Of the records that follow, copy only the lines from the line containing "cyan plate H3" to the line containing "pink brick P7", both included, exactly as written.

### Records for this task
—————

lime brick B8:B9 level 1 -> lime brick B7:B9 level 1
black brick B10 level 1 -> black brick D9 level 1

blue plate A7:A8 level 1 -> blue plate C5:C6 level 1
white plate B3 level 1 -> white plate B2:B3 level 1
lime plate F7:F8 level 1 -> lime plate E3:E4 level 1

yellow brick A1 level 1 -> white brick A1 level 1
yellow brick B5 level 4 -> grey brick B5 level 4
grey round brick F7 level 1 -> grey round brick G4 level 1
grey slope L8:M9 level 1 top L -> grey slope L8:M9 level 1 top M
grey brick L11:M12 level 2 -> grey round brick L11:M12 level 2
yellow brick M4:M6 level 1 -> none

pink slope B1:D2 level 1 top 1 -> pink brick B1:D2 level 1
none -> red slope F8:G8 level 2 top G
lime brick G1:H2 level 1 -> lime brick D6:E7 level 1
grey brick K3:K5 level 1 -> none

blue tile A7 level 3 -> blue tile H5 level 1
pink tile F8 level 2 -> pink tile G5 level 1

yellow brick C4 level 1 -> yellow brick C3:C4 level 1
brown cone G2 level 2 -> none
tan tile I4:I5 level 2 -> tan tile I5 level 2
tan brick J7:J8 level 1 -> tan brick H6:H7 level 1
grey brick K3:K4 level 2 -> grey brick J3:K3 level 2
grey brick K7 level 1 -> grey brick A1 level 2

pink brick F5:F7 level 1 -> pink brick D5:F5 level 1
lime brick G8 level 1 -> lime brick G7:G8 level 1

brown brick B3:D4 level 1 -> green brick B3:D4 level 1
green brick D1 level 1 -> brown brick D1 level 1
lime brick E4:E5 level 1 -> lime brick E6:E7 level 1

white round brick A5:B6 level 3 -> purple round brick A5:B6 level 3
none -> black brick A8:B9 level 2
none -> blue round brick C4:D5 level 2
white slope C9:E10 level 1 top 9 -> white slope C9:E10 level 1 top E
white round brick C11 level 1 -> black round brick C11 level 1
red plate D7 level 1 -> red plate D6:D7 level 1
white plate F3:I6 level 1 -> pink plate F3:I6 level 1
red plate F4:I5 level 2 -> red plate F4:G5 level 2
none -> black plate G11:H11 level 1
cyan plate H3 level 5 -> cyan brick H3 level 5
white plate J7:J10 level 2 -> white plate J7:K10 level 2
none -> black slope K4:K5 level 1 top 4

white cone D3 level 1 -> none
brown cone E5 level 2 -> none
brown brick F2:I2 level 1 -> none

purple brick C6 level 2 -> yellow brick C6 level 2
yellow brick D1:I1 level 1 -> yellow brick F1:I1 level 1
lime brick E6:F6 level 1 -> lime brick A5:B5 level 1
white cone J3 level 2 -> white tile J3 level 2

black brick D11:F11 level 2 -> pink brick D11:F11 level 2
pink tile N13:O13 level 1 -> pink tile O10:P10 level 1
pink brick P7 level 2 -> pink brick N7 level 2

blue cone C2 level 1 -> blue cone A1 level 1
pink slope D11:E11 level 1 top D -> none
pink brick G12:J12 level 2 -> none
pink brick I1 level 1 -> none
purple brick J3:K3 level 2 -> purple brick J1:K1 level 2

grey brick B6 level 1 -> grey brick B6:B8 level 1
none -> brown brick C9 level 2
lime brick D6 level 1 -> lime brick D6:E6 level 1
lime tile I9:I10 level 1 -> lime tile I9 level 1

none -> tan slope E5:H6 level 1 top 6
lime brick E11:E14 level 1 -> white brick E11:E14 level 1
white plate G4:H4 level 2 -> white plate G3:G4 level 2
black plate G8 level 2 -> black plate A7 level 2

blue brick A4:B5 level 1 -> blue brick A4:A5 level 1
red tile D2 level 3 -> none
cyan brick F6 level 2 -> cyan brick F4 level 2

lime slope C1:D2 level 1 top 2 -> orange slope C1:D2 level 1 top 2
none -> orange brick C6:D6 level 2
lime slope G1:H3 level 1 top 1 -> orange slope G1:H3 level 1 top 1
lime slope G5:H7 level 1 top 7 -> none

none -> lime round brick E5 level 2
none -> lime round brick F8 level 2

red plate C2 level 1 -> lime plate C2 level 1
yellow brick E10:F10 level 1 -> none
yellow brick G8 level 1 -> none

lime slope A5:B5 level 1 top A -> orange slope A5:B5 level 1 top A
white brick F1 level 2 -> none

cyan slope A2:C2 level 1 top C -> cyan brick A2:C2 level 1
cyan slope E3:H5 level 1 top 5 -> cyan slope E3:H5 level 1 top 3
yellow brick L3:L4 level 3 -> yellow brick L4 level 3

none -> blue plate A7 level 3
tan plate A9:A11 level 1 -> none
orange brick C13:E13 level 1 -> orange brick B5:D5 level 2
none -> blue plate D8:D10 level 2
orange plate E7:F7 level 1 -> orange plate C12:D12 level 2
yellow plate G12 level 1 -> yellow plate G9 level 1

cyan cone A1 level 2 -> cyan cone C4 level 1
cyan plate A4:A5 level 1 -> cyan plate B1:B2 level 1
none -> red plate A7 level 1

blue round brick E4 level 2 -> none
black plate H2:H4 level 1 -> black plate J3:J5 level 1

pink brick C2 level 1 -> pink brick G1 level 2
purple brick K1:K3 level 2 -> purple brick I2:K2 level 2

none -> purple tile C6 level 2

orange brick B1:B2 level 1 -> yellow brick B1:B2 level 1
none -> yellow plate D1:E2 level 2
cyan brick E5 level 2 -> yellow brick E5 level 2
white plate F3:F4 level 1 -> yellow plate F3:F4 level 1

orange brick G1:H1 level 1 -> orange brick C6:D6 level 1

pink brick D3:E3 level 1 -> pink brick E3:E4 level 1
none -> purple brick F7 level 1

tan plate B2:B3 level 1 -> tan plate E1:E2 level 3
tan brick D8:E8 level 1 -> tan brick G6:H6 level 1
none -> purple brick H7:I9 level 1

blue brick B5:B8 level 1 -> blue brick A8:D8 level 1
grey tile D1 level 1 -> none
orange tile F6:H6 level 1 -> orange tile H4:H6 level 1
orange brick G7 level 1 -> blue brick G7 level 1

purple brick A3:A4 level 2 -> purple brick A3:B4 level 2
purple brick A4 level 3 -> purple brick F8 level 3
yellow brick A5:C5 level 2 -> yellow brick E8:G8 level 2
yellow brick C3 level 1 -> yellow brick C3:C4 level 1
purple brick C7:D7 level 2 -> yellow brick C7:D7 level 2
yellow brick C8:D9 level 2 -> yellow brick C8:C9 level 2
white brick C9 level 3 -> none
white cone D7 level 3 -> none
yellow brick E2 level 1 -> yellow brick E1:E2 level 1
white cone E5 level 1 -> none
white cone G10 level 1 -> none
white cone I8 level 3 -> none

—————

### Exercise solution
cyan plate H3 level 5 -> cyan brick H3 level 5
white plate J7:J10 level 2 -> white plate J7:K10 level 2
none -> black slope K4:K5 level 1 top 4

white cone D3 level 1 -> none
brown cone E5 level 2 -> none
brown brick F2:I2 level 1 -> none

purple brick C6 level 2 -> yellow brick C6 level 2
yellow brick D1:I1 level 1 -> yellow brick F1:I1 level 1
lime brick E6:F6 level 1 -> lime brick A5:B5 level 1
white cone J3 level 2 -> white tile J3 level 2

black brick D11:F11 level 2 -> pink brick D11:F11 level 2
pink tile N13:O13 level 1 -> pink tile O10:P10 level 1
pink brick P7 level 2 -> pink brick N7 level 2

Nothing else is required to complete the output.